===== Entries provided =====
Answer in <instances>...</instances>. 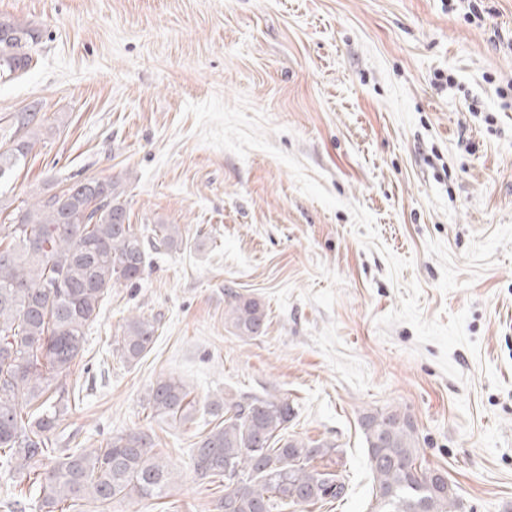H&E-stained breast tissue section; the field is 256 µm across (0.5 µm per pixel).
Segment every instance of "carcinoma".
I'll return each instance as SVG.
<instances>
[{
    "mask_svg": "<svg viewBox=\"0 0 512 512\" xmlns=\"http://www.w3.org/2000/svg\"><path fill=\"white\" fill-rule=\"evenodd\" d=\"M38 40L30 25L0 17V83L32 68ZM52 131L36 104L0 117V184ZM127 205L126 182L118 177L77 179L16 207L0 197V478L31 482L39 512H69L80 503L108 512L116 500L158 498L173 482L172 469L153 453V438L144 432L46 463L49 435L72 407L63 377L83 351L105 295L118 283L133 287L142 280L148 251L177 250L184 241L178 224L129 223ZM225 297L237 335L260 336L264 304L231 289ZM154 338V325L132 316L116 345L131 363ZM190 395L181 380L163 377L144 402L155 417L181 424L198 412ZM205 411L215 424L195 443L193 471L201 481L222 479L218 512H284L291 504L345 494L340 474L311 465L336 453L335 446L286 435L292 418L286 400L224 398L210 401ZM361 426L376 487L371 512H460L447 473L423 464L408 414L365 413Z\"/></svg>",
    "mask_w": 512,
    "mask_h": 512,
    "instance_id": "carcinoma-1",
    "label": "carcinoma"
}]
</instances>
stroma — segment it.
Returning a JSON list of instances; mask_svg holds the SVG:
<instances>
[{"label":"stroma","instance_id":"stroma-1","mask_svg":"<svg viewBox=\"0 0 512 512\" xmlns=\"http://www.w3.org/2000/svg\"><path fill=\"white\" fill-rule=\"evenodd\" d=\"M37 28V66L0 116L55 128L1 188L15 201L121 176L129 221L179 224L112 288L65 380L57 450L145 432L166 497L112 512H214L192 448L142 399L165 376L199 405L287 400V433L334 444L331 503L368 512L364 413H408L462 512H512V0H0ZM266 307L237 336L225 293ZM157 328L141 360L114 341ZM155 332L148 320L140 316L127 318L122 335L115 341L121 357L129 363L140 360L152 348Z\"/></svg>","mask_w":512,"mask_h":512}]
</instances>
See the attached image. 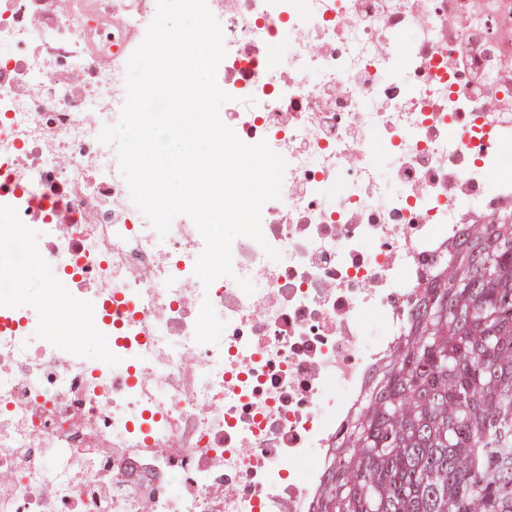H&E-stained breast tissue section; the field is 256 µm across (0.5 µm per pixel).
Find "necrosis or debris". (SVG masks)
Masks as SVG:
<instances>
[{
  "instance_id": "necrosis-or-debris-1",
  "label": "necrosis or debris",
  "mask_w": 512,
  "mask_h": 512,
  "mask_svg": "<svg viewBox=\"0 0 512 512\" xmlns=\"http://www.w3.org/2000/svg\"><path fill=\"white\" fill-rule=\"evenodd\" d=\"M206 4L222 122L287 162L208 286L194 221L160 237L98 139L129 57L88 47L157 0H0V512H315L418 285L512 211V0Z\"/></svg>"
}]
</instances>
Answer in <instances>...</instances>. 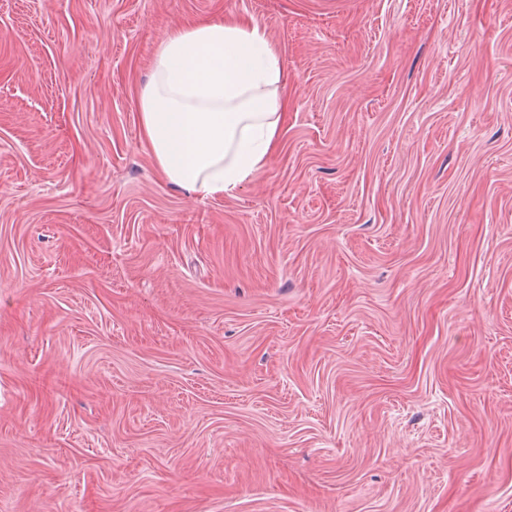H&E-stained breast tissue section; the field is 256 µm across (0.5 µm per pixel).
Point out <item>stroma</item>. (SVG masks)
Wrapping results in <instances>:
<instances>
[{
  "label": "stroma",
  "instance_id": "1",
  "mask_svg": "<svg viewBox=\"0 0 512 512\" xmlns=\"http://www.w3.org/2000/svg\"><path fill=\"white\" fill-rule=\"evenodd\" d=\"M233 16L287 130L196 200L136 99ZM0 512H512V0H0Z\"/></svg>",
  "mask_w": 512,
  "mask_h": 512
}]
</instances>
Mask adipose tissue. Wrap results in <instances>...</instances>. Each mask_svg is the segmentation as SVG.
<instances>
[{"mask_svg":"<svg viewBox=\"0 0 512 512\" xmlns=\"http://www.w3.org/2000/svg\"><path fill=\"white\" fill-rule=\"evenodd\" d=\"M285 74L253 19L170 29L137 99L144 144L166 182L203 200L234 193L276 152Z\"/></svg>","mask_w":512,"mask_h":512,"instance_id":"adipose-tissue-1","label":"adipose tissue"}]
</instances>
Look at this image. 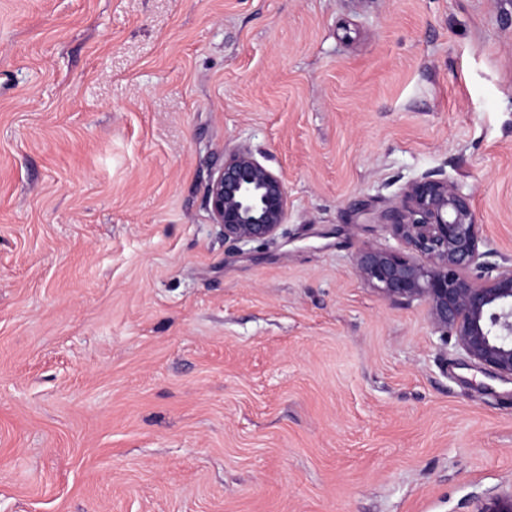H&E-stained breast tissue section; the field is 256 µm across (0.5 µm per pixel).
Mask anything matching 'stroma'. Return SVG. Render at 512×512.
I'll return each instance as SVG.
<instances>
[{"label": "stroma", "instance_id": "stroma-1", "mask_svg": "<svg viewBox=\"0 0 512 512\" xmlns=\"http://www.w3.org/2000/svg\"><path fill=\"white\" fill-rule=\"evenodd\" d=\"M242 142L268 241L208 208ZM426 174L512 268V0H0V512L512 491V384L354 269ZM208 202L225 241H264L276 236L288 211L284 179L263 163L249 145H236L211 177Z\"/></svg>", "mask_w": 512, "mask_h": 512}]
</instances>
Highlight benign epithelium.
Returning a JSON list of instances; mask_svg holds the SVG:
<instances>
[{
	"mask_svg": "<svg viewBox=\"0 0 512 512\" xmlns=\"http://www.w3.org/2000/svg\"><path fill=\"white\" fill-rule=\"evenodd\" d=\"M208 202L224 240L264 241L284 224L288 189L241 143L211 177ZM379 221L394 227L410 253L364 248L356 255L357 274L386 299H426L443 339L455 338L471 362L512 382V268L490 274L469 197L447 179L426 175ZM479 512H512V492L489 497Z\"/></svg>",
	"mask_w": 512,
	"mask_h": 512,
	"instance_id": "benign-epithelium-1",
	"label": "benign epithelium"
}]
</instances>
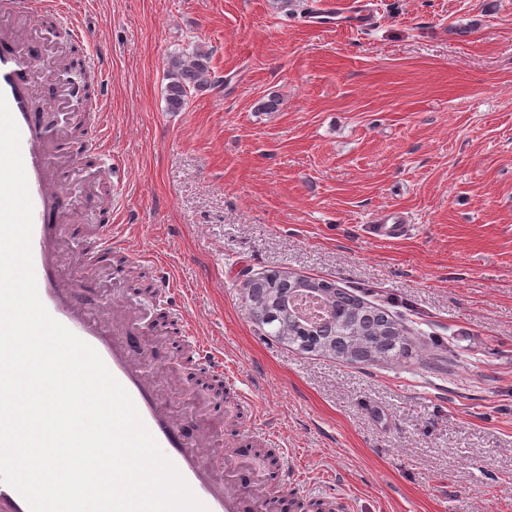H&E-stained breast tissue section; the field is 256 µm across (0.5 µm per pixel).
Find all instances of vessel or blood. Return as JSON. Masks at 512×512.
Instances as JSON below:
<instances>
[{"label": "vessel or blood", "mask_w": 512, "mask_h": 512, "mask_svg": "<svg viewBox=\"0 0 512 512\" xmlns=\"http://www.w3.org/2000/svg\"><path fill=\"white\" fill-rule=\"evenodd\" d=\"M33 55L16 30L0 27V94L4 95L21 135V154L33 203L32 256L39 297L51 316L91 345L130 394L144 423L164 454L175 464L209 512H260L245 485L232 486L214 477L215 463L199 448L188 424L175 420L150 379L145 361L138 359L127 337L107 327L103 314L91 312L80 280L60 276L59 237L52 225L62 201L51 181L49 136L29 108L36 84ZM409 231L403 217L382 215L373 233L383 240ZM0 512H30L24 498L0 482Z\"/></svg>", "instance_id": "vessel-or-blood-1"}]
</instances>
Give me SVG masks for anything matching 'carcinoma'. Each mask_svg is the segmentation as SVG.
<instances>
[{
	"label": "carcinoma",
	"mask_w": 512,
	"mask_h": 512,
	"mask_svg": "<svg viewBox=\"0 0 512 512\" xmlns=\"http://www.w3.org/2000/svg\"><path fill=\"white\" fill-rule=\"evenodd\" d=\"M210 57L195 53L187 60L173 56L168 62L166 101L177 111L186 104L188 92L208 85ZM261 293L248 310L252 318L269 328L271 336H286V344L303 352L328 354L360 365H372L409 353L410 336L416 328L405 319L364 301L354 293L322 279L299 280L284 272L260 276Z\"/></svg>",
	"instance_id": "carcinoma-1"
}]
</instances>
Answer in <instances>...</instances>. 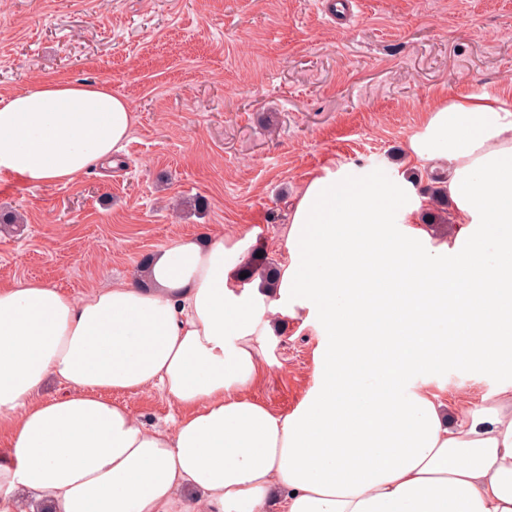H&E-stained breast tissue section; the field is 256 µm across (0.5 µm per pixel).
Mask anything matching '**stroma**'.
Returning <instances> with one entry per match:
<instances>
[{
    "instance_id": "1",
    "label": "stroma",
    "mask_w": 512,
    "mask_h": 512,
    "mask_svg": "<svg viewBox=\"0 0 512 512\" xmlns=\"http://www.w3.org/2000/svg\"><path fill=\"white\" fill-rule=\"evenodd\" d=\"M328 21L314 0H0V94L47 79L103 82L138 123L117 164L67 184L9 177L0 281L81 296L135 280L143 257L184 235L248 239L282 264L290 209L325 169L412 172L409 140L448 94L512 104V0H361ZM206 201L195 211V199ZM316 318L284 319L251 396L279 413L318 378ZM512 373L450 366L435 392L479 409ZM143 423L180 410L123 393Z\"/></svg>"
}]
</instances>
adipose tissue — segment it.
<instances>
[{
  "label": "adipose tissue",
  "instance_id": "adipose-tissue-1",
  "mask_svg": "<svg viewBox=\"0 0 512 512\" xmlns=\"http://www.w3.org/2000/svg\"><path fill=\"white\" fill-rule=\"evenodd\" d=\"M136 120L101 83L0 95V173L73 182ZM409 152L441 167L453 239L416 226L409 180L340 168L305 184L263 288H237L247 242L224 235L177 239L141 281L78 297L0 283V512H512V389L452 418L424 387L448 365L512 366V106L449 96ZM426 296L480 317L423 319ZM302 311L323 323L320 379L277 413L249 391L279 318ZM51 379L65 393L42 399ZM154 388L182 410L172 428L116 399Z\"/></svg>",
  "mask_w": 512,
  "mask_h": 512
}]
</instances>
=====
● **Exercise directions**
Every line from the one containing "Mask anything matching '**stroma**'." through the end of the data must be repeated exactly, and no other line.

● **Response to the exercise**
Mask anything matching '**stroma**'.
Returning <instances> with one entry per match:
<instances>
[{
    "instance_id": "1",
    "label": "stroma",
    "mask_w": 512,
    "mask_h": 512,
    "mask_svg": "<svg viewBox=\"0 0 512 512\" xmlns=\"http://www.w3.org/2000/svg\"><path fill=\"white\" fill-rule=\"evenodd\" d=\"M328 21L314 0H0V94L47 79L103 82L138 123L117 164L67 184L9 177L0 281L81 296L135 280L143 257L184 235L248 239L282 264L290 209L325 169L412 172L409 140L448 94L512 104V0H361ZM206 201L195 211V199ZM316 318L284 319L251 396L279 413L318 378ZM512 373L450 366L435 392L479 409ZM143 423L180 410L123 393Z\"/></svg>"
}]
</instances>
adipose tissue — segment it.
<instances>
[{
  "label": "adipose tissue",
  "instance_id": "adipose-tissue-1",
  "mask_svg": "<svg viewBox=\"0 0 512 512\" xmlns=\"http://www.w3.org/2000/svg\"><path fill=\"white\" fill-rule=\"evenodd\" d=\"M136 120L101 83L0 95V173L73 182ZM409 152L441 167L453 239L416 226L409 180L340 168L305 184L263 288H237L247 242L224 235L177 239L141 281L78 297L0 283V512H512V389L452 418L424 387L448 365L512 366V106L449 96ZM426 296L480 317L423 319ZM302 311L323 323L320 379L277 413L249 391L279 318ZM51 379L65 393L42 399ZM154 388L182 410L172 428L116 399Z\"/></svg>",
  "mask_w": 512,
  "mask_h": 512
}]
</instances>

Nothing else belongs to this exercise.